● TASK INSTRUCTIONS:
Pictures do not belong in the copy. Write out exactly the lines from the one containing "V203: 3.3V (plus" through the end of the data.

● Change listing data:
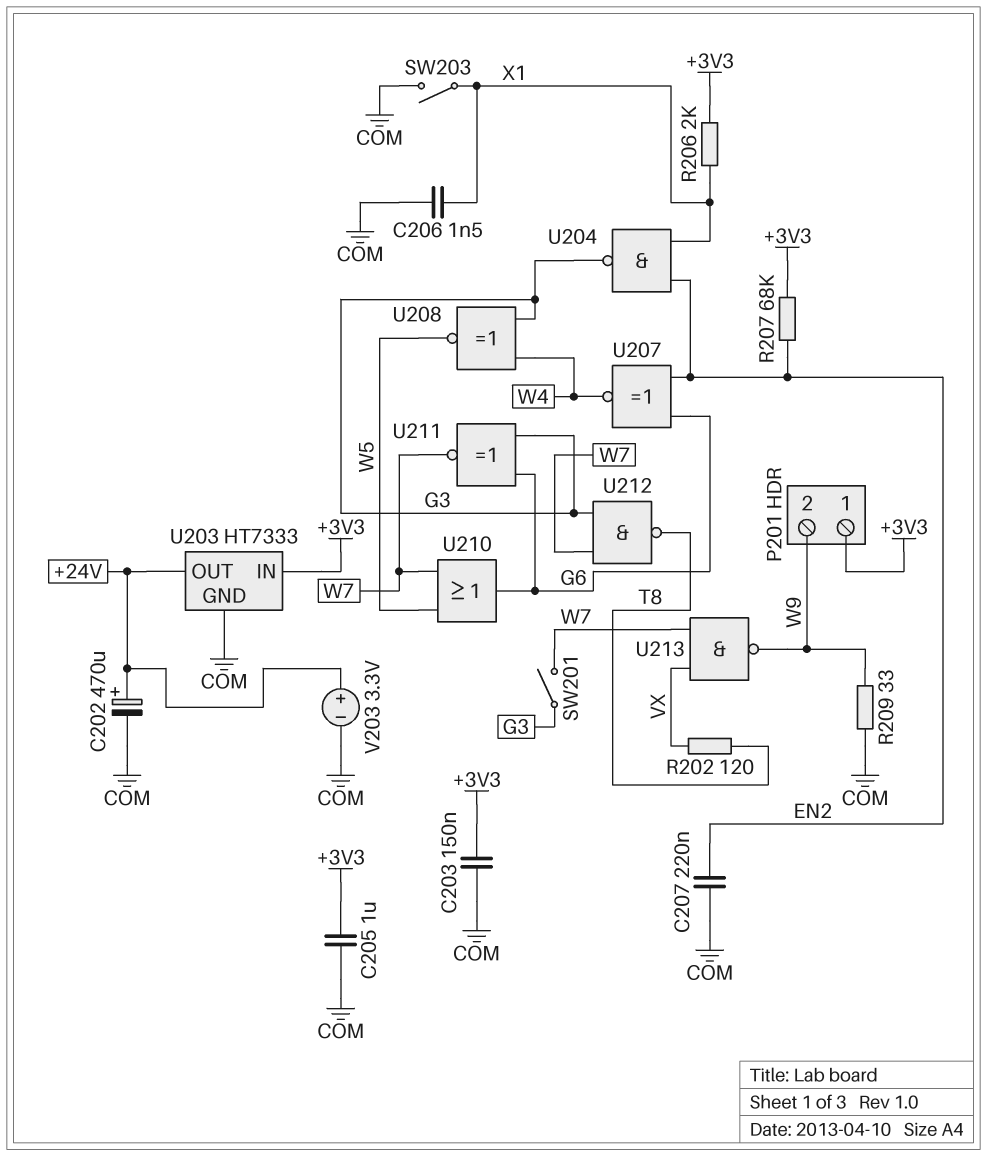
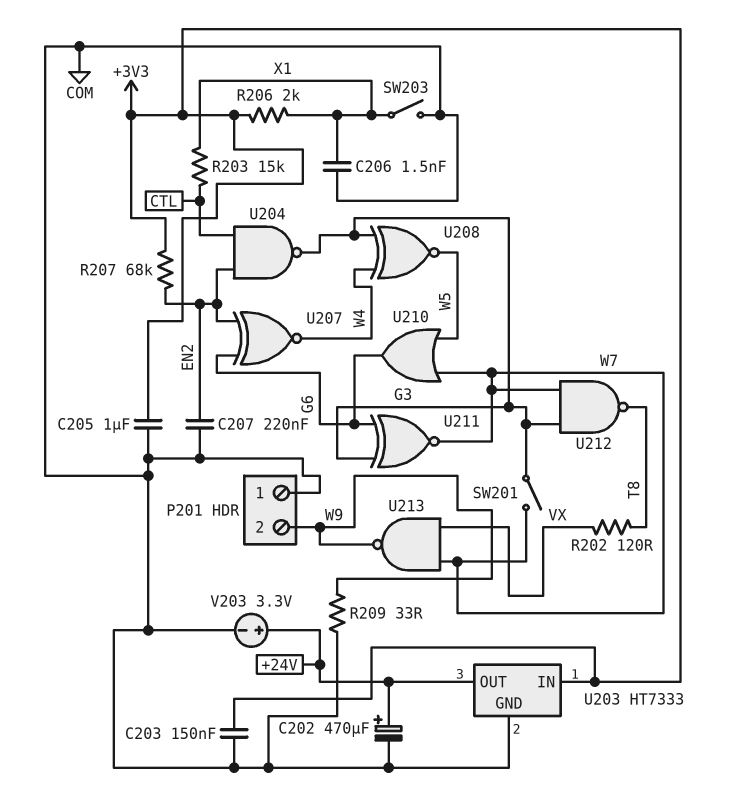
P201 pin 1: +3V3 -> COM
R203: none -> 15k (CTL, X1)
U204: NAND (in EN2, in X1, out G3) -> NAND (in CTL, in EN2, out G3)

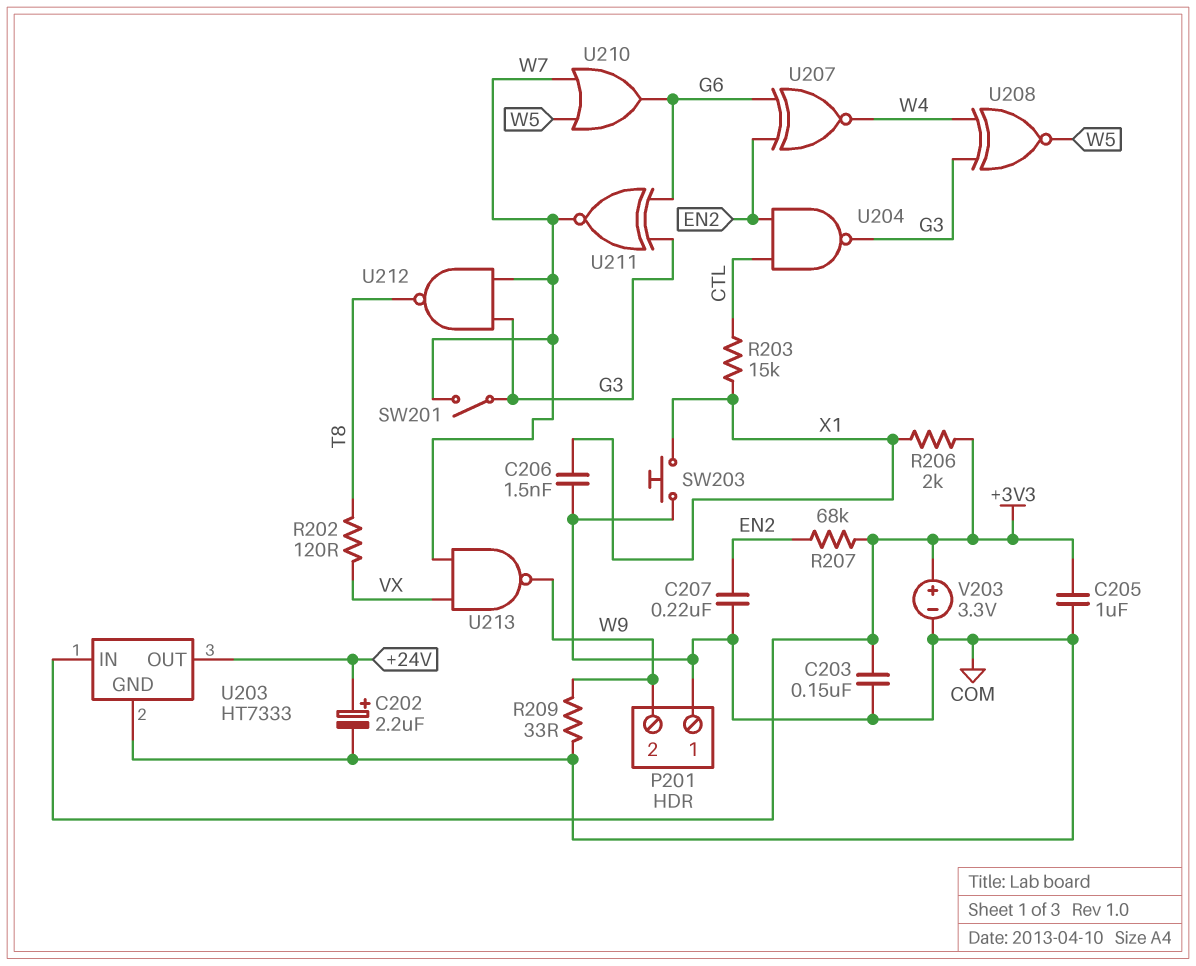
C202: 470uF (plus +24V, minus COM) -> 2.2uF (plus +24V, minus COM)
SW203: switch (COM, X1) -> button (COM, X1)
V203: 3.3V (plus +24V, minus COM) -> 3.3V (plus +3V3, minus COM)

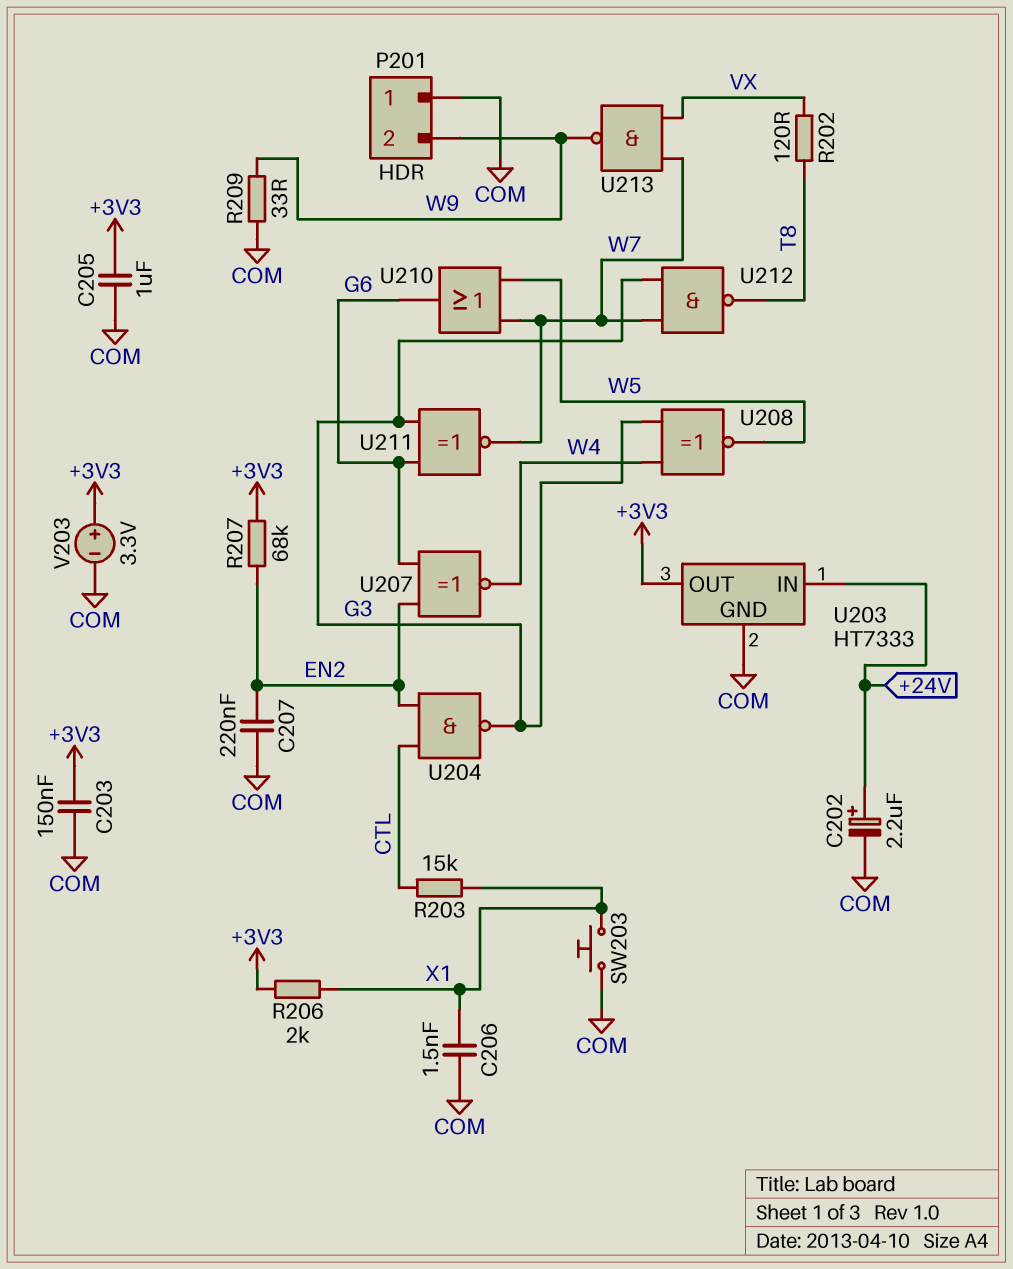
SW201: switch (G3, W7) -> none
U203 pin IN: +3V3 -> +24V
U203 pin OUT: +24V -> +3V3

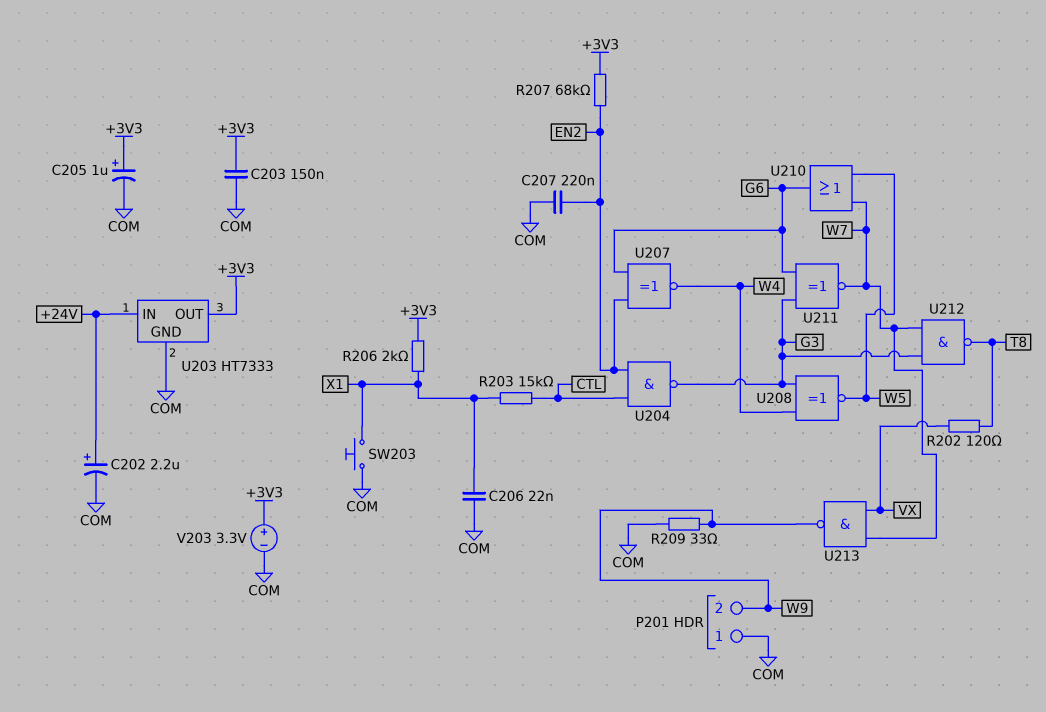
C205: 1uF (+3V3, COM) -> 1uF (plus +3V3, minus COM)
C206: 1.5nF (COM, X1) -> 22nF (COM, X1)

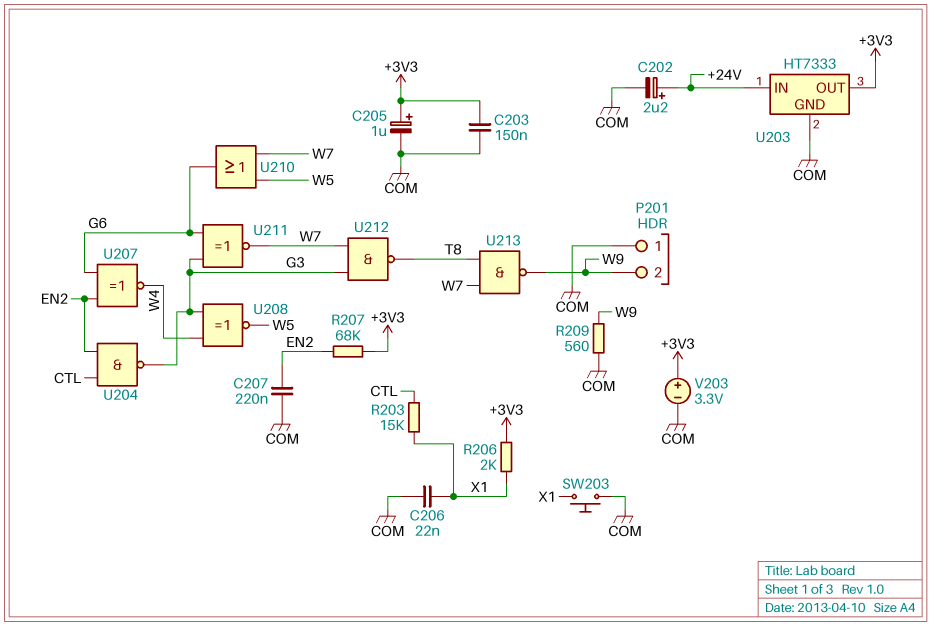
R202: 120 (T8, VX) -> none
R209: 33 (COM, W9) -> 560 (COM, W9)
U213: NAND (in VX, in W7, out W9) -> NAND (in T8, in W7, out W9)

● TASK SOLUTION:
V203: 3.3V (plus +24V, minus COM) -> 3.3V (plus +3V3, minus COM)

SW201: switch (G3, W7) -> none
U203 pin IN: +3V3 -> +24V
U203 pin OUT: +24V -> +3V3

C205: 1uF (+3V3, COM) -> 1uF (plus +3V3, minus COM)
C206: 1.5nF (COM, X1) -> 22nF (COM, X1)

R202: 120 (T8, VX) -> none
R209: 33 (COM, W9) -> 560 (COM, W9)
U213: NAND (in VX, in W7, out W9) -> NAND (in T8, in W7, out W9)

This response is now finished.